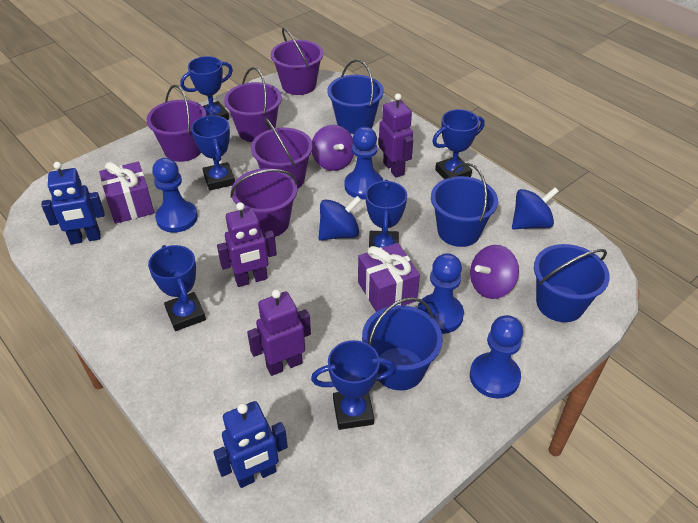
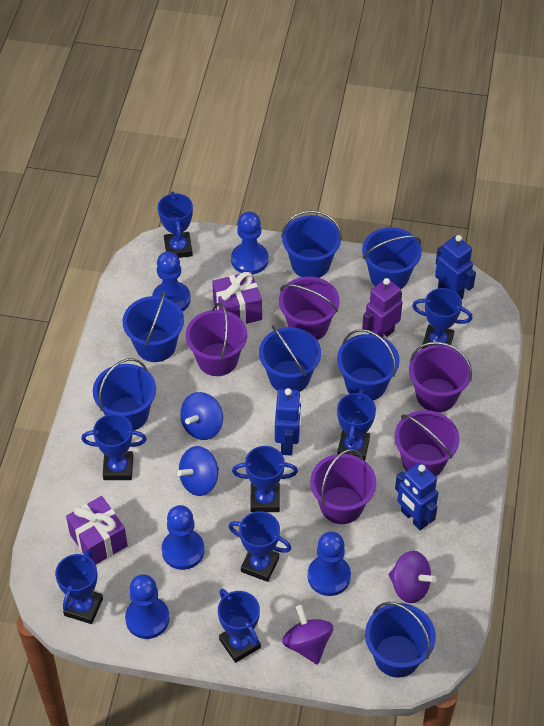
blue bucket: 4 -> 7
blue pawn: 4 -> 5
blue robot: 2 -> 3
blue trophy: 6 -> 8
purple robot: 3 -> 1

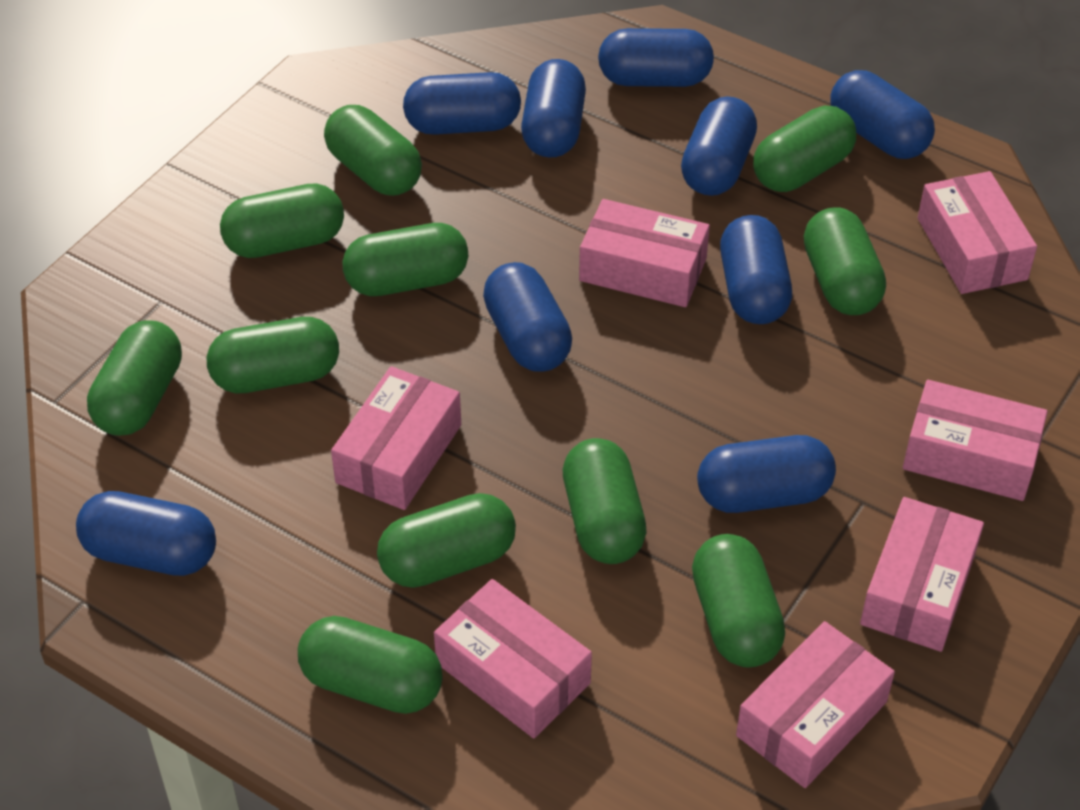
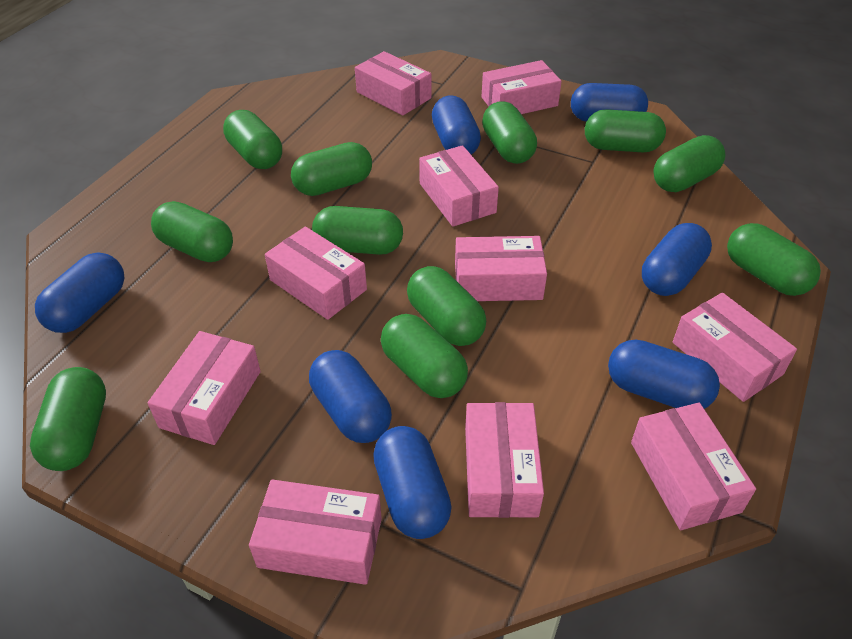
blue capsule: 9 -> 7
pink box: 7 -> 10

* _Work order_
Extract the run of lines beginning with the line that holds "blue pawn: 4 -> 5" and ending at the last line of the data, inclusive. Exclude any pictures from the copy.

* _Solution for this exercise_
blue pawn: 4 -> 5
blue robot: 2 -> 3
blue trophy: 6 -> 8
purple robot: 3 -> 1

blue capsule: 9 -> 7
pink box: 7 -> 10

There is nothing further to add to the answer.